§ What you have to do
Exactly the lines from the one containing "brown spoon: 1 -> 3" through the end of the entries, both ends included, are to be output.

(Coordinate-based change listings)
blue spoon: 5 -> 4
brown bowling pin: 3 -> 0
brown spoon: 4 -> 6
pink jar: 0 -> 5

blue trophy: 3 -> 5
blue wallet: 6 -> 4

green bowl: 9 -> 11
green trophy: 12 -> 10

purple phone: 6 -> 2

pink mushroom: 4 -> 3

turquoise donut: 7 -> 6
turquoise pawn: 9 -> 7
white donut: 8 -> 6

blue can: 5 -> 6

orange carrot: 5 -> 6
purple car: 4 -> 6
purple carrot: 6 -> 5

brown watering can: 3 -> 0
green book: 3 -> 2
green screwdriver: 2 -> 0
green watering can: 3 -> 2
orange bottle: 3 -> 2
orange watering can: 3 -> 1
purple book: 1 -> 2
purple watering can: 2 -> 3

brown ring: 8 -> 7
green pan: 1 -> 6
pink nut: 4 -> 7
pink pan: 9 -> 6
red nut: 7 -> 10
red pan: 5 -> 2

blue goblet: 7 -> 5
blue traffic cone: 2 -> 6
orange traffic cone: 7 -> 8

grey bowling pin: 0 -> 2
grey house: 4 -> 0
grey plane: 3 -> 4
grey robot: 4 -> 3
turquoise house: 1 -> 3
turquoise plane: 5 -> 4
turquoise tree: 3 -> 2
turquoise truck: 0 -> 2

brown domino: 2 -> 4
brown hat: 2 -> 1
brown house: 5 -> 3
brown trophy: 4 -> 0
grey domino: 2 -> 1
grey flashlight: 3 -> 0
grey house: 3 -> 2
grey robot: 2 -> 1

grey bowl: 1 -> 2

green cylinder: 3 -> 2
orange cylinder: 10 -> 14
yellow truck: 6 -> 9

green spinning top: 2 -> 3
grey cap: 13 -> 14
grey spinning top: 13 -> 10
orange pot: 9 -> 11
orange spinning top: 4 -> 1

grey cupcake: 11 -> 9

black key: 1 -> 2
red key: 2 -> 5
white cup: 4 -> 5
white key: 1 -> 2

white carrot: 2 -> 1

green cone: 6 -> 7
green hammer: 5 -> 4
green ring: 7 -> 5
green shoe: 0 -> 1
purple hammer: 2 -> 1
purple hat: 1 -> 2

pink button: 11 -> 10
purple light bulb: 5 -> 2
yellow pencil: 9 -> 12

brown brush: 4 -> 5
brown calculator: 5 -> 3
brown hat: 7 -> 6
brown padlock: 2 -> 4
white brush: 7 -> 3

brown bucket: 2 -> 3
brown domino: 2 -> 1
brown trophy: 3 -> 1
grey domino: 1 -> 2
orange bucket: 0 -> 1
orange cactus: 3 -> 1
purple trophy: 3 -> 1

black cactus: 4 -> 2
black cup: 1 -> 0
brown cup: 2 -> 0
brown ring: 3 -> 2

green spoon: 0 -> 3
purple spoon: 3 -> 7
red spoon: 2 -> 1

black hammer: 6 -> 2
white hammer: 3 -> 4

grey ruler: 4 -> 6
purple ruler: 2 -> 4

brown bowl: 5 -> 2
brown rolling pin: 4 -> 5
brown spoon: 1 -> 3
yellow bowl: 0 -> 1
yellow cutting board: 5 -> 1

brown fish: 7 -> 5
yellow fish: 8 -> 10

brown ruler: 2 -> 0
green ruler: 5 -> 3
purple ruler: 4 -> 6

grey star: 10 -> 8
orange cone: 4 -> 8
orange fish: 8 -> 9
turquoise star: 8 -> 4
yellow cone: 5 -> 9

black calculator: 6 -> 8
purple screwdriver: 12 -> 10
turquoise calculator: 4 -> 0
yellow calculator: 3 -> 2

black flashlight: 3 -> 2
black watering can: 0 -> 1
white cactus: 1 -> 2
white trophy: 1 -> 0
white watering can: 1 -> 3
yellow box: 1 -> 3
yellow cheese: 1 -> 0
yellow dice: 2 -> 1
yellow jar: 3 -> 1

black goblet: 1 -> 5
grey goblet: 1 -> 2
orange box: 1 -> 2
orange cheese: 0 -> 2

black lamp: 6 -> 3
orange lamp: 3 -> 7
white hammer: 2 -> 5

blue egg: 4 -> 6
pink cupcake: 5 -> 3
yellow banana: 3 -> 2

§ Task response
brown spoon: 1 -> 3
yellow bowl: 0 -> 1
yellow cutting board: 5 -> 1

brown fish: 7 -> 5
yellow fish: 8 -> 10

brown ruler: 2 -> 0
green ruler: 5 -> 3
purple ruler: 4 -> 6

grey star: 10 -> 8
orange cone: 4 -> 8
orange fish: 8 -> 9
turquoise star: 8 -> 4
yellow cone: 5 -> 9

black calculator: 6 -> 8
purple screwdriver: 12 -> 10
turquoise calculator: 4 -> 0
yellow calculator: 3 -> 2

black flashlight: 3 -> 2
black watering can: 0 -> 1
white cactus: 1 -> 2
white trophy: 1 -> 0
white watering can: 1 -> 3
yellow box: 1 -> 3
yellow cheese: 1 -> 0
yellow dice: 2 -> 1
yellow jar: 3 -> 1

black goblet: 1 -> 5
grey goblet: 1 -> 2
orange box: 1 -> 2
orange cheese: 0 -> 2

black lamp: 6 -> 3
orange lamp: 3 -> 7
white hammer: 2 -> 5

blue egg: 4 -> 6
pink cupcake: 5 -> 3
yellow banana: 3 -> 2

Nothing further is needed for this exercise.